* **What you have to do**
Repeat, exactly as written, the line containing "white bucket [361,130,405,179]" and each line after it through the end of the data.

* **Dataset content**
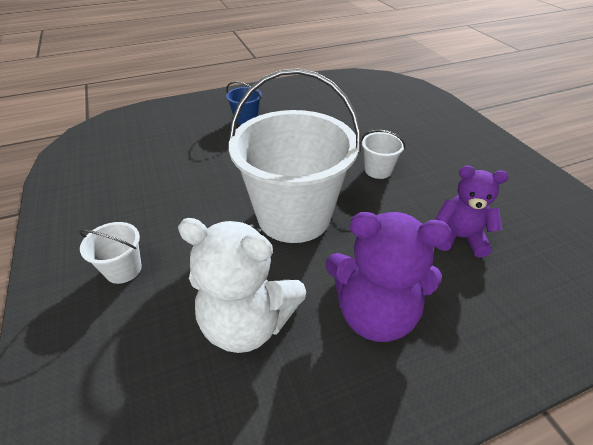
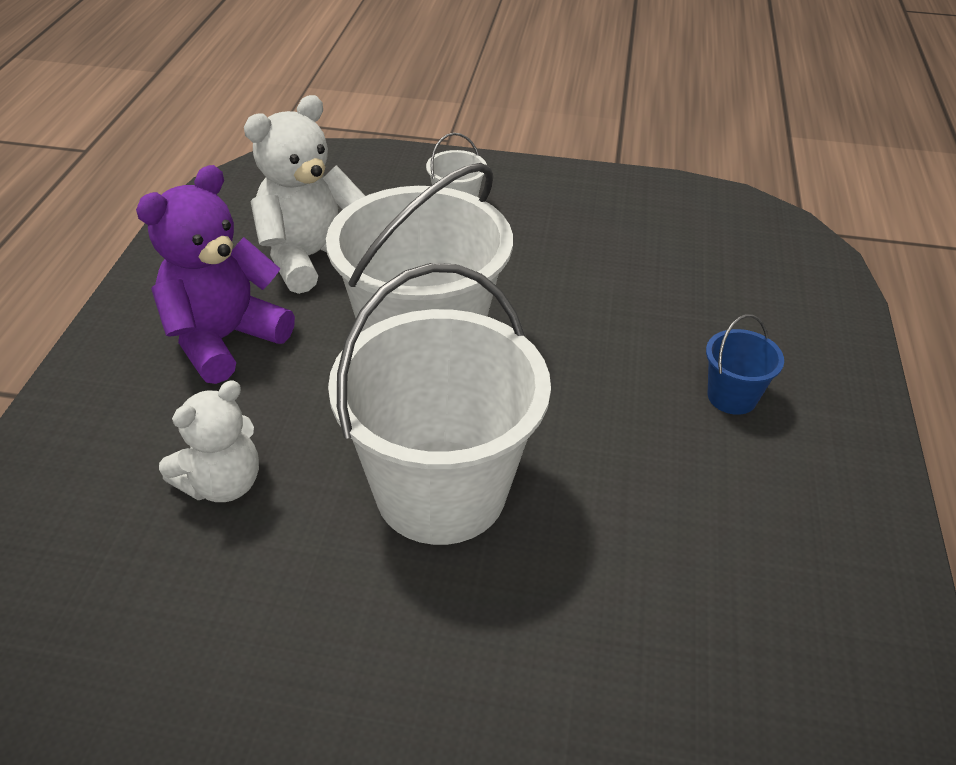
camera: 120 degrees right, 0 degrees up
white bucket [361,130,405,179] -> white bucket [328,263,551,545], size x2.40
purple teddy bear [435,166,508,257] -> white teddy bear [159,380,259,502]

* **Answer to the exercise**
white bucket [361,130,405,179] -> white bucket [328,263,551,545], size x2.40
purple teddy bear [435,166,508,257] -> white teddy bear [159,380,259,502]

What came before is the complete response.